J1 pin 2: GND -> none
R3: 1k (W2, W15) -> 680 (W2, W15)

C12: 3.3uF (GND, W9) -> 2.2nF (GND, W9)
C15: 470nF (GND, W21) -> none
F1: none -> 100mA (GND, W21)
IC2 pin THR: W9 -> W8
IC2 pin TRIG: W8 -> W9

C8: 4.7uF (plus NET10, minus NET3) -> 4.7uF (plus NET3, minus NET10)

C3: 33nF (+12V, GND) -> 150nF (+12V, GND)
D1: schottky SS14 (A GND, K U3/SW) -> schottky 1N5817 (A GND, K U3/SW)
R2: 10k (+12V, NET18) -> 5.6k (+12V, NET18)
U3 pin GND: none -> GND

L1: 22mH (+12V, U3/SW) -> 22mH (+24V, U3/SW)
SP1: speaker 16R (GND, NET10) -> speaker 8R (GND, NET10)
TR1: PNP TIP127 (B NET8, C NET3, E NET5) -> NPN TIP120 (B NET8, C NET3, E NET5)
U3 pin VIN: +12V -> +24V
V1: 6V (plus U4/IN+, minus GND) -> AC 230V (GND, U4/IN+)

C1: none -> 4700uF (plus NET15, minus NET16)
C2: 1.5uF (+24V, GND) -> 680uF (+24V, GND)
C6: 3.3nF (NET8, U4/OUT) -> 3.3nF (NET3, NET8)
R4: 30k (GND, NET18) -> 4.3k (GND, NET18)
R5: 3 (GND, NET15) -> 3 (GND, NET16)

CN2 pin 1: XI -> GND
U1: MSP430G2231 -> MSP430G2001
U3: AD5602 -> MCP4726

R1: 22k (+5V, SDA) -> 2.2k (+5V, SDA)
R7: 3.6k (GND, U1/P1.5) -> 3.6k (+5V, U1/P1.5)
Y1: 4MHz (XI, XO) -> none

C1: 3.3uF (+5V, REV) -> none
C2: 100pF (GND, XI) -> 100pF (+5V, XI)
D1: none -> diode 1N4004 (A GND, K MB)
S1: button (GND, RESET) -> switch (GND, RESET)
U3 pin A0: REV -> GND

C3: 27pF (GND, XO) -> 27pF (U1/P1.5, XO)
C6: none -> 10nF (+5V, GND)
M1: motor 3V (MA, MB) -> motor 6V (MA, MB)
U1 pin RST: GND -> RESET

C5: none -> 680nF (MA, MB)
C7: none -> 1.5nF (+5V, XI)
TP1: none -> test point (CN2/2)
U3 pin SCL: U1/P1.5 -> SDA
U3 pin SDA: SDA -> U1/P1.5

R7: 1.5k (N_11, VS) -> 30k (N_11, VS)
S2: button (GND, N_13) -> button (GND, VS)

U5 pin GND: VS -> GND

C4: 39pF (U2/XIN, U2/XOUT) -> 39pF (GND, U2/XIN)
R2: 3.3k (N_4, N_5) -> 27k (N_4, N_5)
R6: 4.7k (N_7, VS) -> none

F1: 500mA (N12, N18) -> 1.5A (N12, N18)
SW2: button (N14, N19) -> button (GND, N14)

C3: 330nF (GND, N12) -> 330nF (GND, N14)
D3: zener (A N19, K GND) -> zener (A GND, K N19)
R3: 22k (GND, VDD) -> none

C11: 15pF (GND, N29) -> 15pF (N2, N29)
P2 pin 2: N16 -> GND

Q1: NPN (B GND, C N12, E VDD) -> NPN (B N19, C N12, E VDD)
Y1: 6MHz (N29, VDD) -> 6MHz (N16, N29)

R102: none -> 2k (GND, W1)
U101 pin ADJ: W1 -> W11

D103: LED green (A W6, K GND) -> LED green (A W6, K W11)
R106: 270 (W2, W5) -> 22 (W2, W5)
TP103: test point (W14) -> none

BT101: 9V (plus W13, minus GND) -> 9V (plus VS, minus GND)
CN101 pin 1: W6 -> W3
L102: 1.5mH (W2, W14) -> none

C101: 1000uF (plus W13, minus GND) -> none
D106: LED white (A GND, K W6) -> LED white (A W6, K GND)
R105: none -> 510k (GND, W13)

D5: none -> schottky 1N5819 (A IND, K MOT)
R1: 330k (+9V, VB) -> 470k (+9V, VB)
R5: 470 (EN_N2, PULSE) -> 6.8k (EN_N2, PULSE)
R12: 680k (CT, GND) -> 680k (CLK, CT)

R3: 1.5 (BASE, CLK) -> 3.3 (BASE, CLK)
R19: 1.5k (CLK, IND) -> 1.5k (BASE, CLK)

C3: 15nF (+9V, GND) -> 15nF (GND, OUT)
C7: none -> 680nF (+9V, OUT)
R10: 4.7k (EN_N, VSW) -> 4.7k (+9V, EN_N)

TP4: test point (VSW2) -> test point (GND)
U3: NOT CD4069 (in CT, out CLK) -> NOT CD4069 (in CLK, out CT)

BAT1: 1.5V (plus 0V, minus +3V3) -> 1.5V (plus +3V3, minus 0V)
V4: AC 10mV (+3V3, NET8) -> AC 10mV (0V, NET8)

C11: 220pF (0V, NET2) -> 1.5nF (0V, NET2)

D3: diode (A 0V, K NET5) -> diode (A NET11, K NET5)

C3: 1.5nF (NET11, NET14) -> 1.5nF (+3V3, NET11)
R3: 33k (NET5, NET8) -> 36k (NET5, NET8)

* * * * * * *

> **ASSIGNED TASK**:
The lines to retype run from the start of the entries through the line containing "R3: 22k (GND, VDD) -> none"; reproduce them exactly and add nothing.

> **OUTPUT OF THE EXERCISE**:
J1 pin 2: GND -> none
R3: 1k (W2, W15) -> 680 (W2, W15)

C12: 3.3uF (GND, W9) -> 2.2nF (GND, W9)
C15: 470nF (GND, W21) -> none
F1: none -> 100mA (GND, W21)
IC2 pin THR: W9 -> W8
IC2 pin TRIG: W8 -> W9

C8: 4.7uF (plus NET10, minus NET3) -> 4.7uF (plus NET3, minus NET10)

C3: 33nF (+12V, GND) -> 150nF (+12V, GND)
D1: schottky SS14 (A GND, K U3/SW) -> schottky 1N5817 (A GND, K U3/SW)
R2: 10k (+12V, NET18) -> 5.6k (+12V, NET18)
U3 pin GND: none -> GND

L1: 22mH (+12V, U3/SW) -> 22mH (+24V, U3/SW)
SP1: speaker 16R (GND, NET10) -> speaker 8R (GND, NET10)
TR1: PNP TIP127 (B NET8, C NET3, E NET5) -> NPN TIP120 (B NET8, C NET3, E NET5)
U3 pin VIN: +12V -> +24V
V1: 6V (plus U4/IN+, minus GND) -> AC 230V (GND, U4/IN+)

C1: none -> 4700uF (plus NET15, minus NET16)
C2: 1.5uF (+24V, GND) -> 680uF (+24V, GND)
C6: 3.3nF (NET8, U4/OUT) -> 3.3nF (NET3, NET8)
R4: 30k (GND, NET18) -> 4.3k (GND, NET18)
R5: 3 (GND, NET15) -> 3 (GND, NET16)

CN2 pin 1: XI -> GND
U1: MSP430G2231 -> MSP430G2001
U3: AD5602 -> MCP4726

R1: 22k (+5V, SDA) -> 2.2k (+5V, SDA)
R7: 3.6k (GND, U1/P1.5) -> 3.6k (+5V, U1/P1.5)
Y1: 4MHz (XI, XO) -> none

C1: 3.3uF (+5V, REV) -> none
C2: 100pF (GND, XI) -> 100pF (+5V, XI)
D1: none -> diode 1N4004 (A GND, K MB)
S1: button (GND, RESET) -> switch (GND, RESET)
U3 pin A0: REV -> GND

C3: 27pF (GND, XO) -> 27pF (U1/P1.5, XO)
C6: none -> 10nF (+5V, GND)
M1: motor 3V (MA, MB) -> motor 6V (MA, MB)
U1 pin RST: GND -> RESET

C5: none -> 680nF (MA, MB)
C7: none -> 1.5nF (+5V, XI)
TP1: none -> test point (CN2/2)
U3 pin SCL: U1/P1.5 -> SDA
U3 pin SDA: SDA -> U1/P1.5

R7: 1.5k (N_11, VS) -> 30k (N_11, VS)
S2: button (GND, N_13) -> button (GND, VS)

U5 pin GND: VS -> GND

C4: 39pF (U2/XIN, U2/XOUT) -> 39pF (GND, U2/XIN)
R2: 3.3k (N_4, N_5) -> 27k (N_4, N_5)
R6: 4.7k (N_7, VS) -> none

F1: 500mA (N12, N18) -> 1.5A (N12, N18)
SW2: button (N14, N19) -> button (GND, N14)

C3: 330nF (GND, N12) -> 330nF (GND, N14)
D3: zener (A N19, K GND) -> zener (A GND, K N19)
R3: 22k (GND, VDD) -> none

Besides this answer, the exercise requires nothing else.